-- SUPPLIED DATA follows --
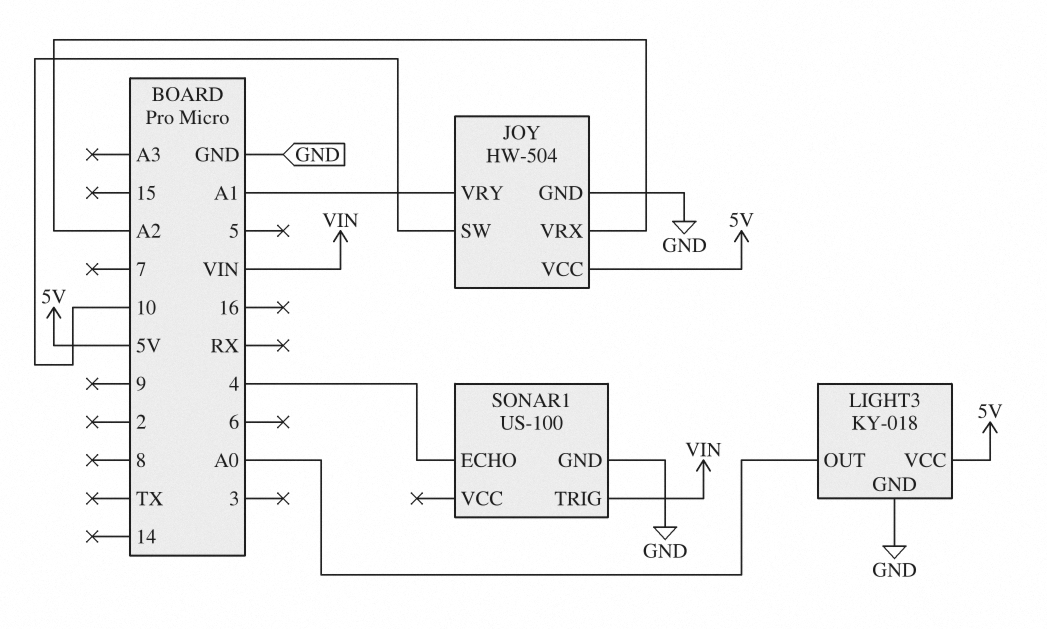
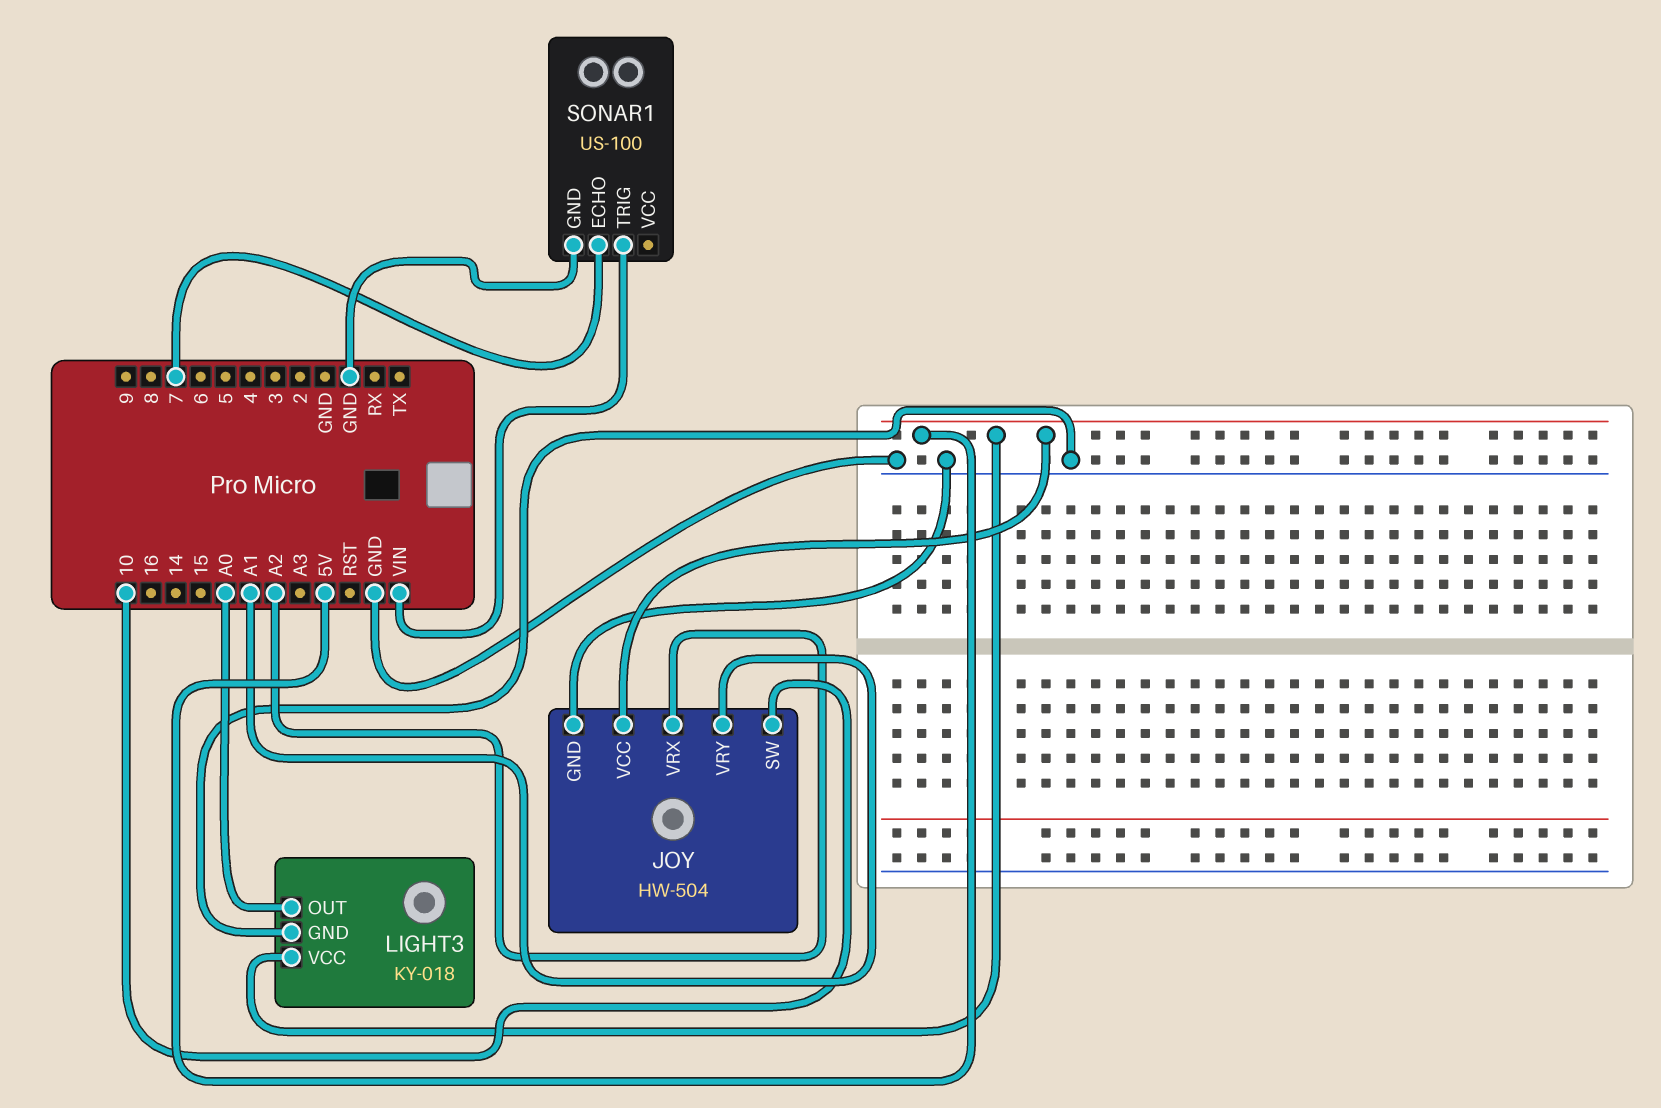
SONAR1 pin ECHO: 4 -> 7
-- SUPPLIED DATA concluded --
-- SUPPLIED DATA follows --
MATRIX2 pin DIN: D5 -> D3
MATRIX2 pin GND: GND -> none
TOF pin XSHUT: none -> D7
-- SUPPLIED DATA concluded --
-- SUPPLIED DATA follows --
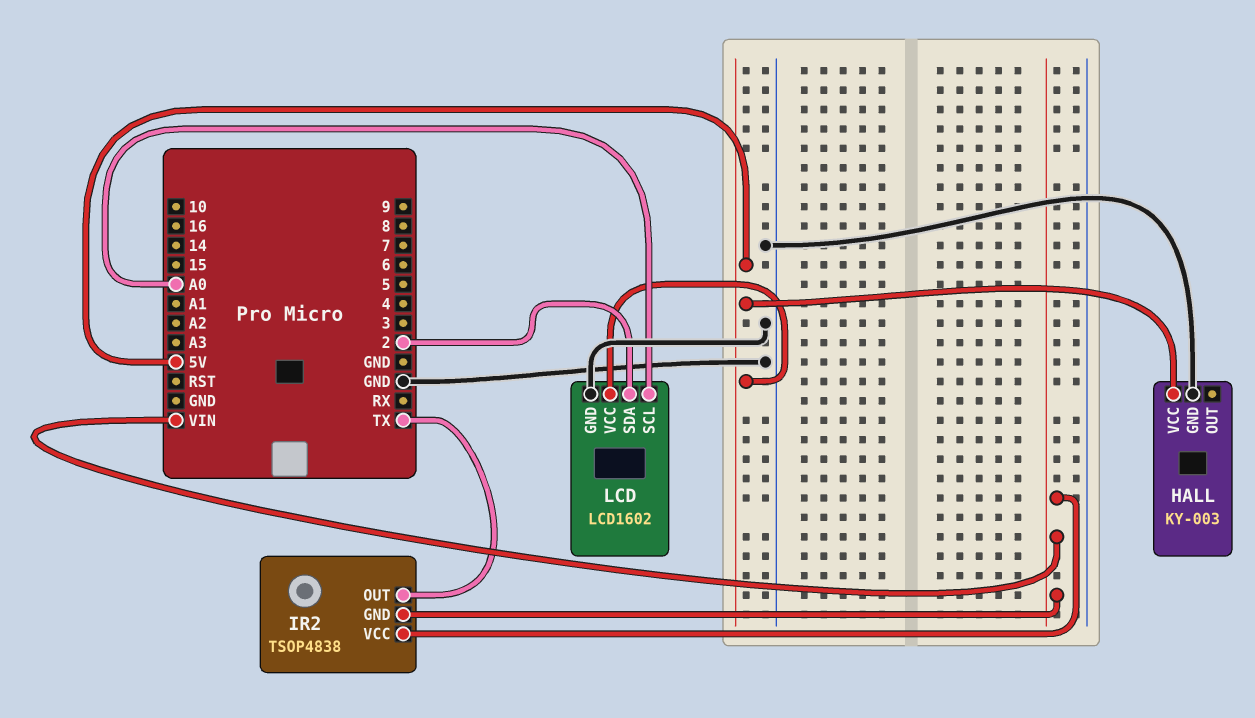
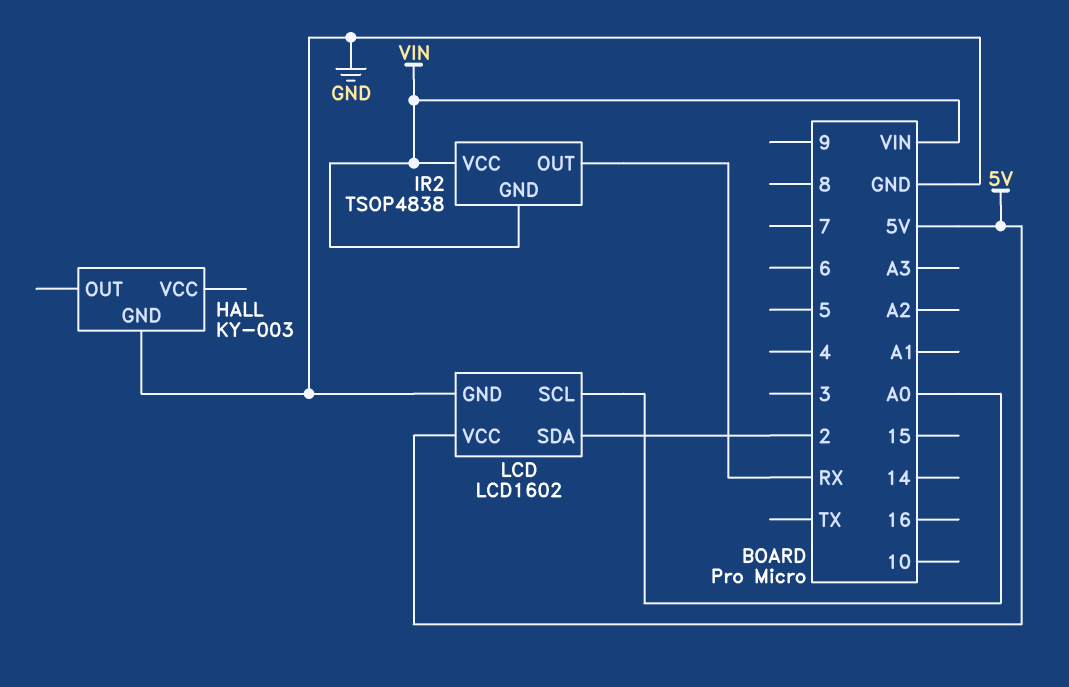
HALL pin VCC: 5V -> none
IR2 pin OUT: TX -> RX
-- SUPPLIED DATA concluded --
EXERCISE: Extract every line of the records above that contains the word "none".

THE COMPLETED TASK:
MATRIX2 pin GND: GND -> none
TOF pin XSHUT: none -> D7
HALL pin VCC: 5V -> none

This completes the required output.